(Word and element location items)
____________
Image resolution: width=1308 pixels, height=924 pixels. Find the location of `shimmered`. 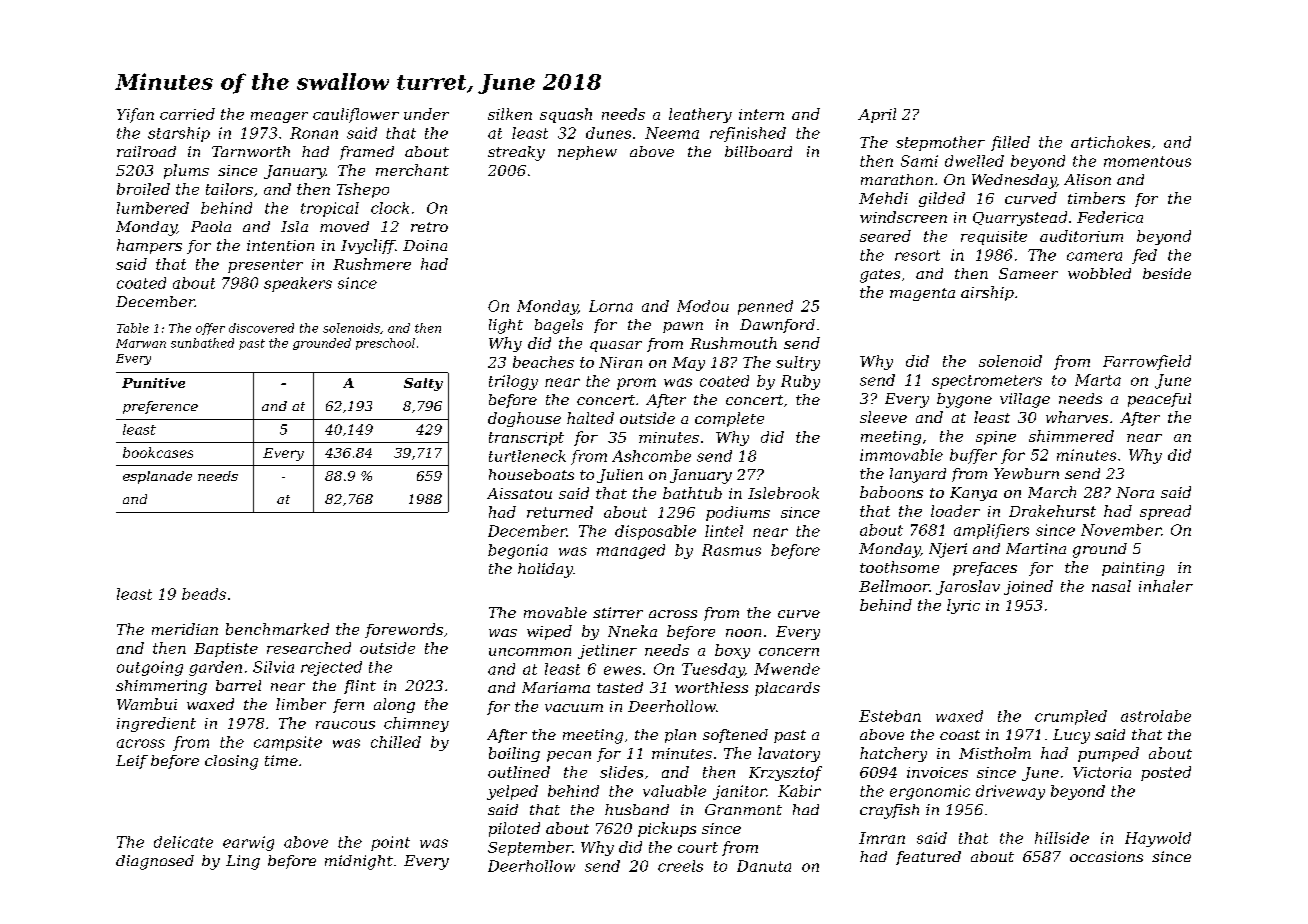

shimmered is located at coordinates (1071, 436).
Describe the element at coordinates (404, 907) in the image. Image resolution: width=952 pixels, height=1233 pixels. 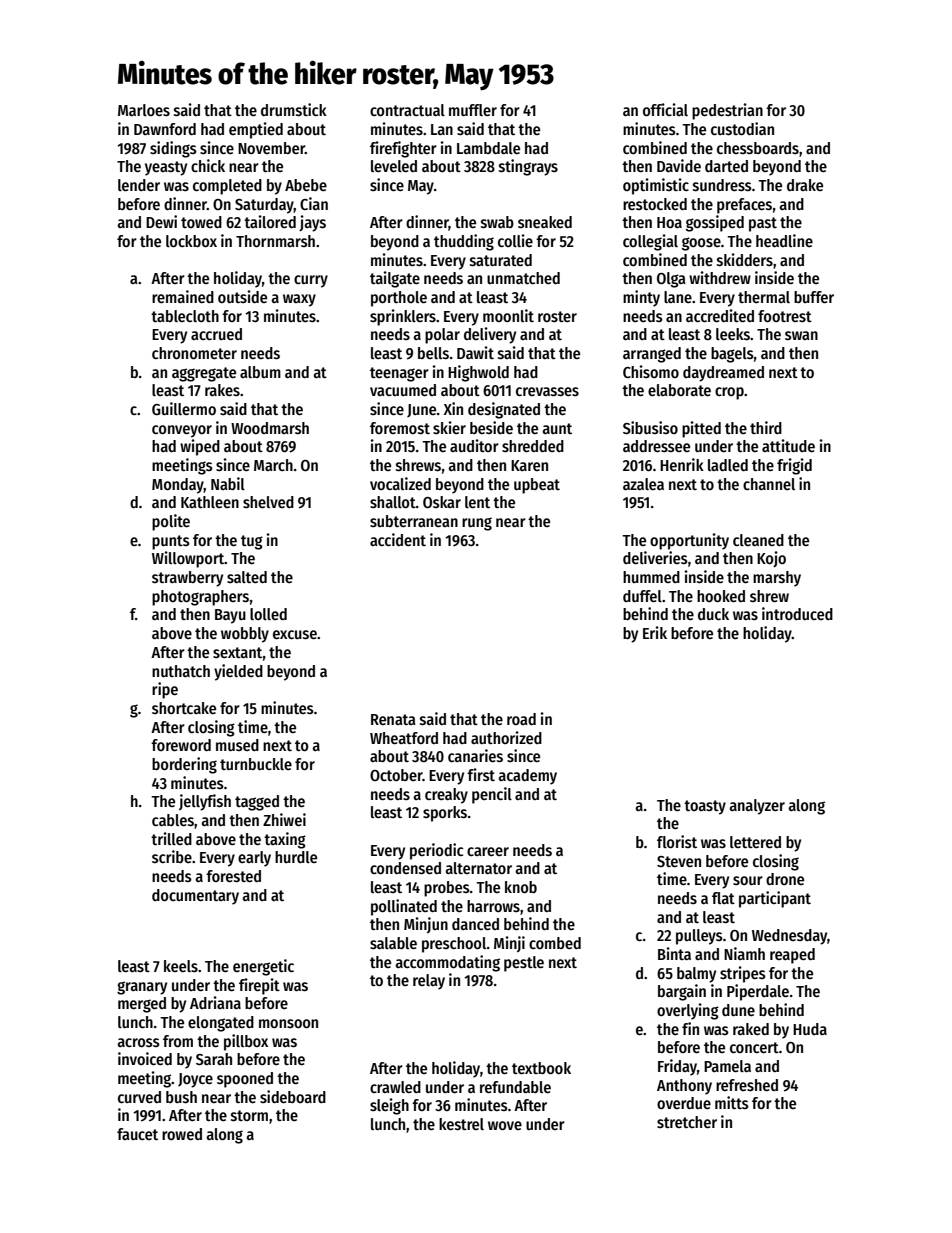
I see `pollinated` at that location.
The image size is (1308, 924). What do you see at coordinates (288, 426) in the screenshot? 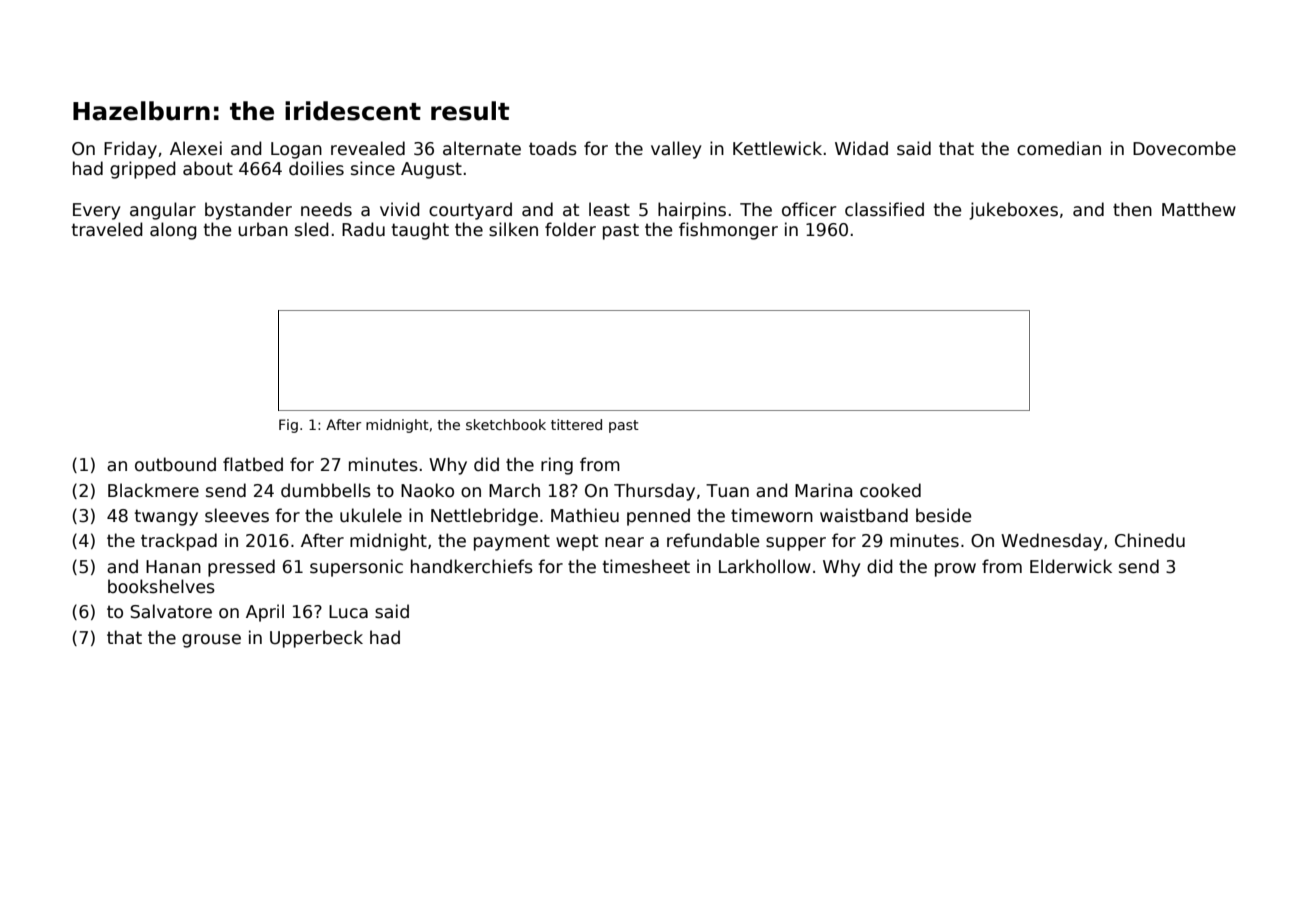
I see `Fig` at bounding box center [288, 426].
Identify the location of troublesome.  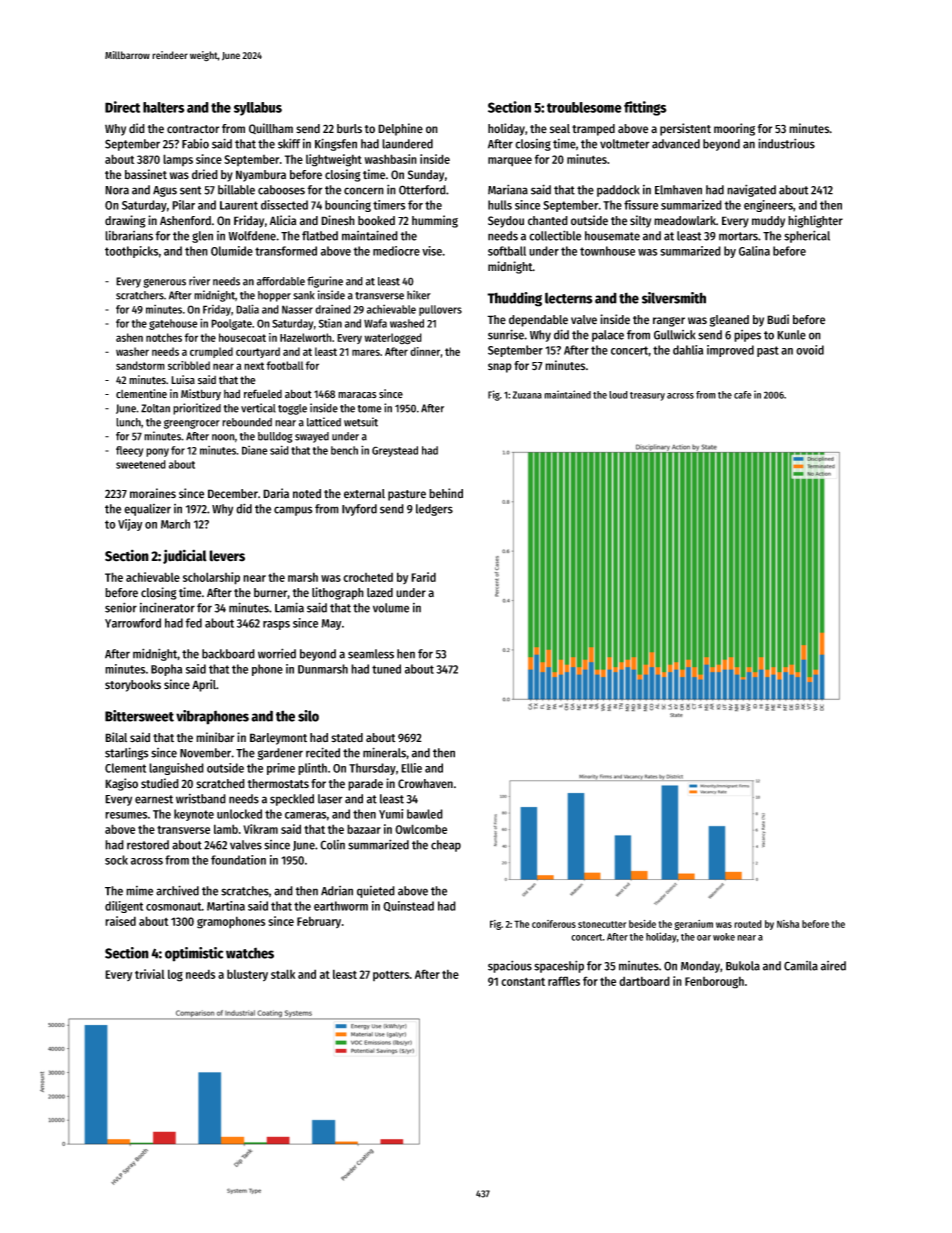
(584, 107).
____________
» **WHAT TO DO**
Starting at the beginning of the items and ending at the line that contains "at that location.", arrange the lines as a numbered list, leaving out blank lines and any pictures.

» **TASK ANSWER**
1. Image resolution: width=1308 pixels, height=924 pixels. Find the location of `shimmered`. 
2. shimmered is located at coordinates (1071, 436).
3. Describe the element at coordinates (404, 907) in the image. Image resolution: width=952 pixels, height=1233 pixels. 
4. I see `pollinated` at that location.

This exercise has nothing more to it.